• Excerpted data:
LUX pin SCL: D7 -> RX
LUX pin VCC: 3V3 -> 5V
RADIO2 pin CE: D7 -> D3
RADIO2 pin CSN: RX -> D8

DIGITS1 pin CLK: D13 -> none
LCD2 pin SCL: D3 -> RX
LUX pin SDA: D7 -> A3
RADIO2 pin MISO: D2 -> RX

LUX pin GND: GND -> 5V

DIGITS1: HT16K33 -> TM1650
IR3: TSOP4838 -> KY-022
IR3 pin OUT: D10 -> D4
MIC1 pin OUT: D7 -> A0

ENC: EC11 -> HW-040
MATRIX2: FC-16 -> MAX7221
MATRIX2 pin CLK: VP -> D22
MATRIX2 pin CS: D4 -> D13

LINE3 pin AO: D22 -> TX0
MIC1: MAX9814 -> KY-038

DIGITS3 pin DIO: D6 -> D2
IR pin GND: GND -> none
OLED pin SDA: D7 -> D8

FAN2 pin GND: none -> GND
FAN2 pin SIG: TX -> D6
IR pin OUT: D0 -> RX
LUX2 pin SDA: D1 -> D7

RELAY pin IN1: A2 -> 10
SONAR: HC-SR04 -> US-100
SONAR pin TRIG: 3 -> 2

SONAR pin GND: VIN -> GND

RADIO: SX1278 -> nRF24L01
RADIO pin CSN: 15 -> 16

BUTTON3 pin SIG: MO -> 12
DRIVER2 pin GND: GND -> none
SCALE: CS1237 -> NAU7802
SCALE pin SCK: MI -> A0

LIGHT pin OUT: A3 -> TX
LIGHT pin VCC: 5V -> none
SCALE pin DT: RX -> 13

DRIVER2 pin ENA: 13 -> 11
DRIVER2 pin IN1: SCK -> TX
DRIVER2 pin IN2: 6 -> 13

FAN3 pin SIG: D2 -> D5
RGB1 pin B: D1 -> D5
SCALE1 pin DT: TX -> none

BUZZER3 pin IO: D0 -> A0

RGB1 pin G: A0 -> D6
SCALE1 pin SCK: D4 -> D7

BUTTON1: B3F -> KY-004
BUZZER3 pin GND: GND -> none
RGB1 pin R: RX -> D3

• Work task: Using the data above, tally the lines that contain the string "SONAR" and state only the result.

• Task result: 3